[TASK DESCRIPTION]: State how many lines of the data contain the word "turned", and write nothing besides the number.

....................

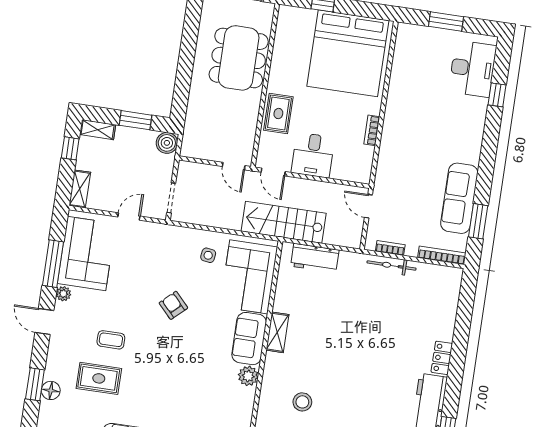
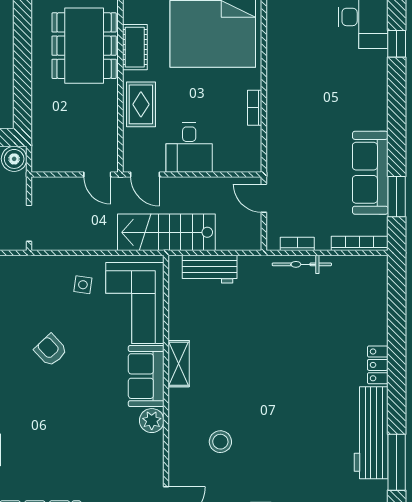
cot: (280, 65) -> (135, 47), added

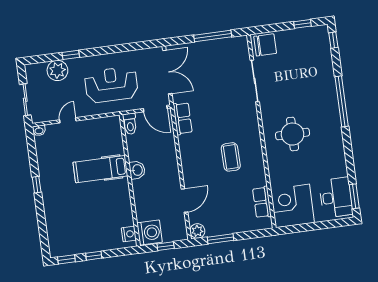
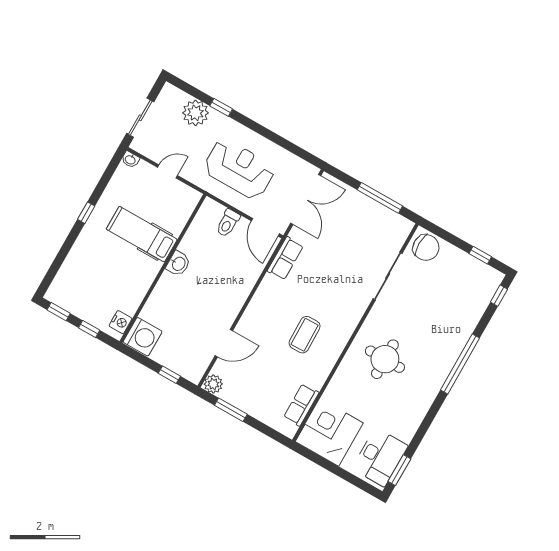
hospital bed: (100, 169) -> (142, 234), moved
washbasin: (137, 170) -> (178, 264), moved
wall: (130, 180) -> (163, 268), moved
washing machine: (150, 233) -> (143, 337), moved
nightstand: (129, 234) -> (120, 322), moved

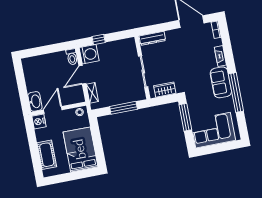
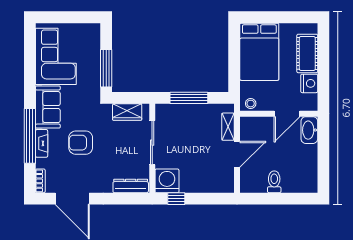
window: (99, 40) -> (176, 199), moved
washing machine: (89, 54) -> (167, 181), moved, turned 90
toilet: (72, 57) -> (274, 182), moved
armchair: (193, 62) -> (81, 143), added
window: (236, 93) -> (30, 136), moved
nightstand: (39, 121) -> (309, 83), moved
corner sofa: (213, 130) -> (56, 56), moved, turned -90

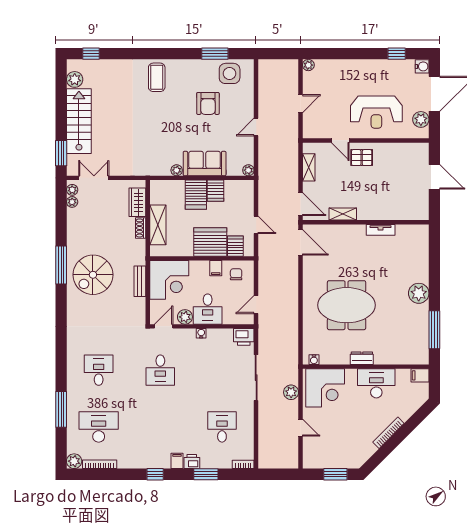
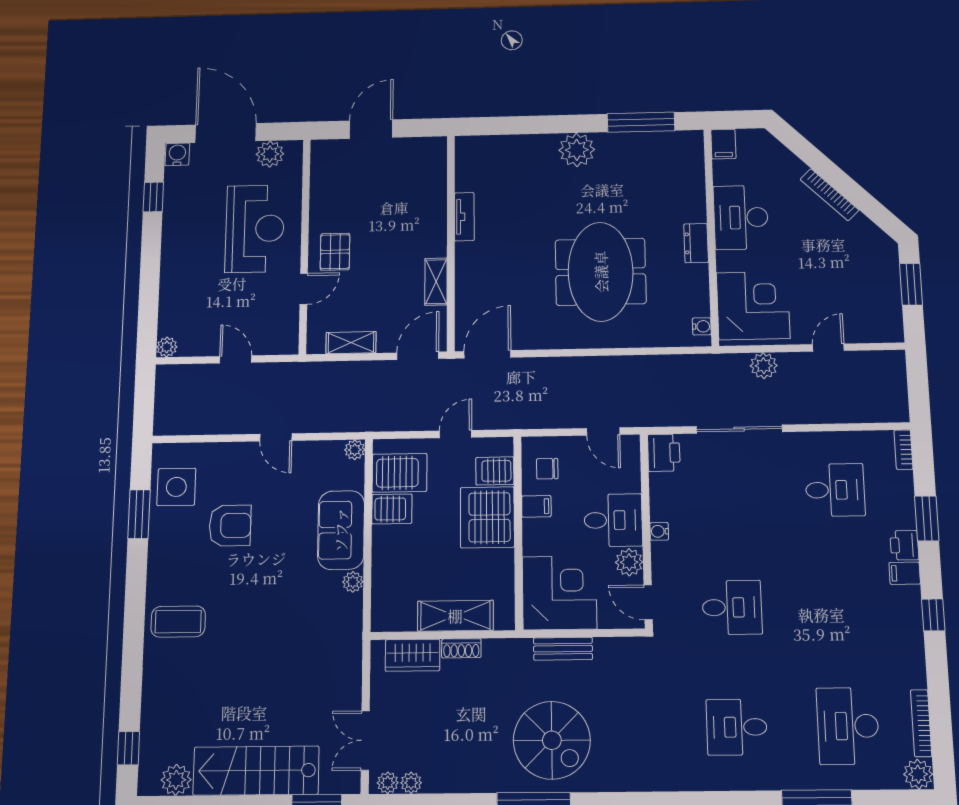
server rack: (196, 195) -> (400, 473), moved
desk: (222, 427) -> (835, 490), turned 180

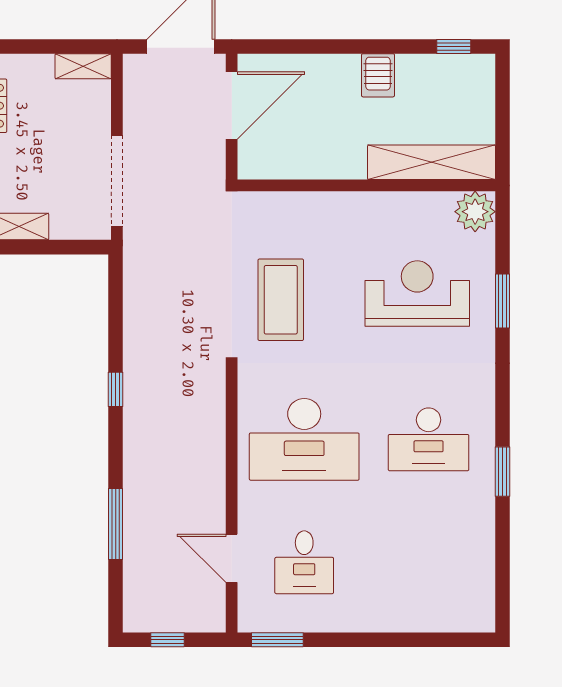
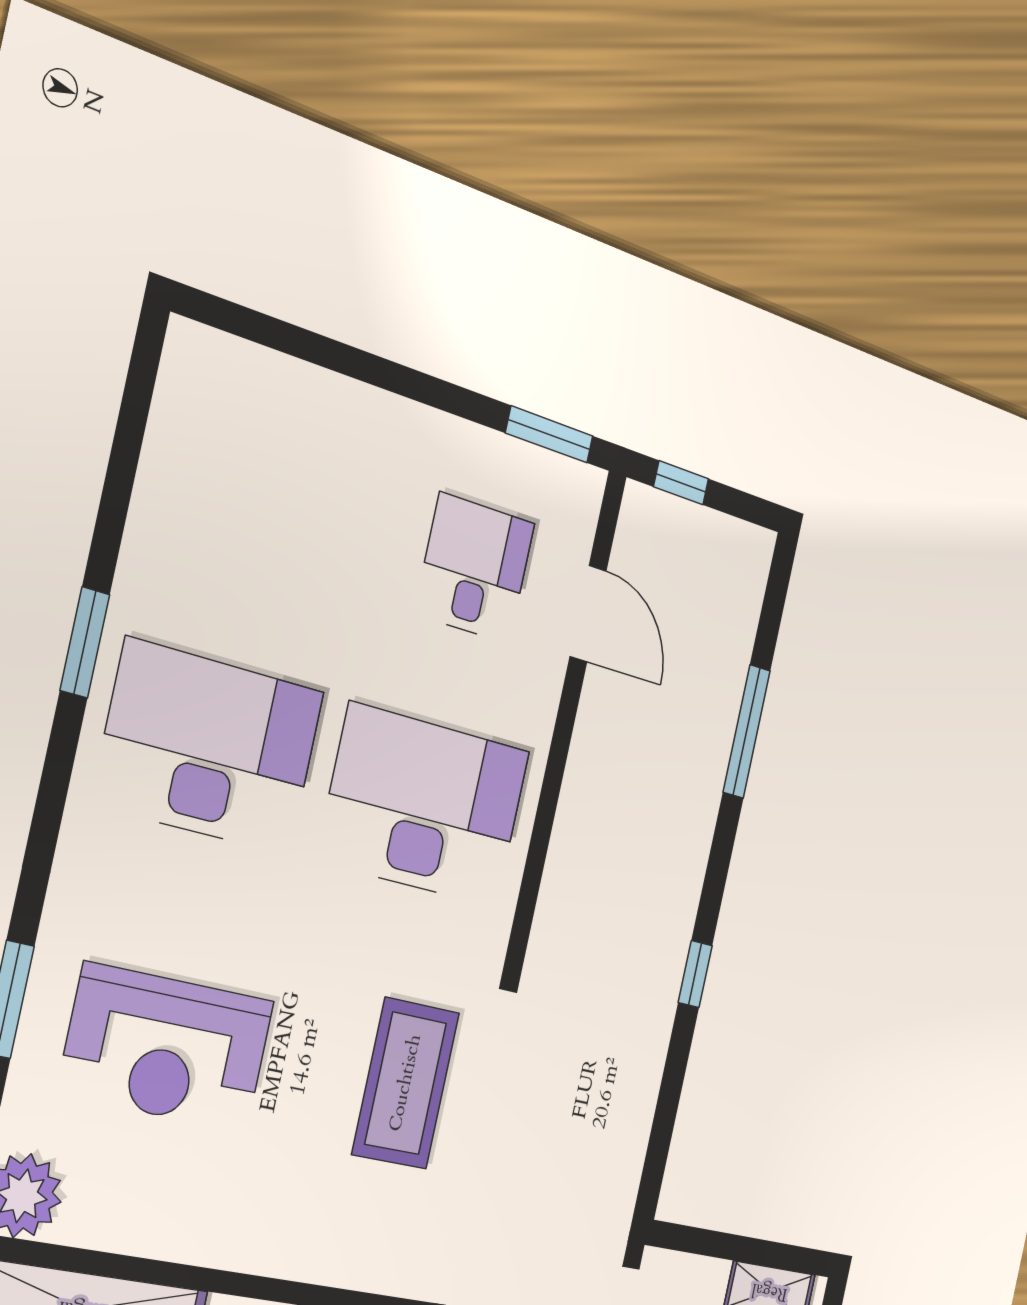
desk: (429, 439) -> (209, 747), width x1.36, depth x1.30
window: (168, 640) -> (681, 483), moved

....................

[ANSWER BELOW]: 3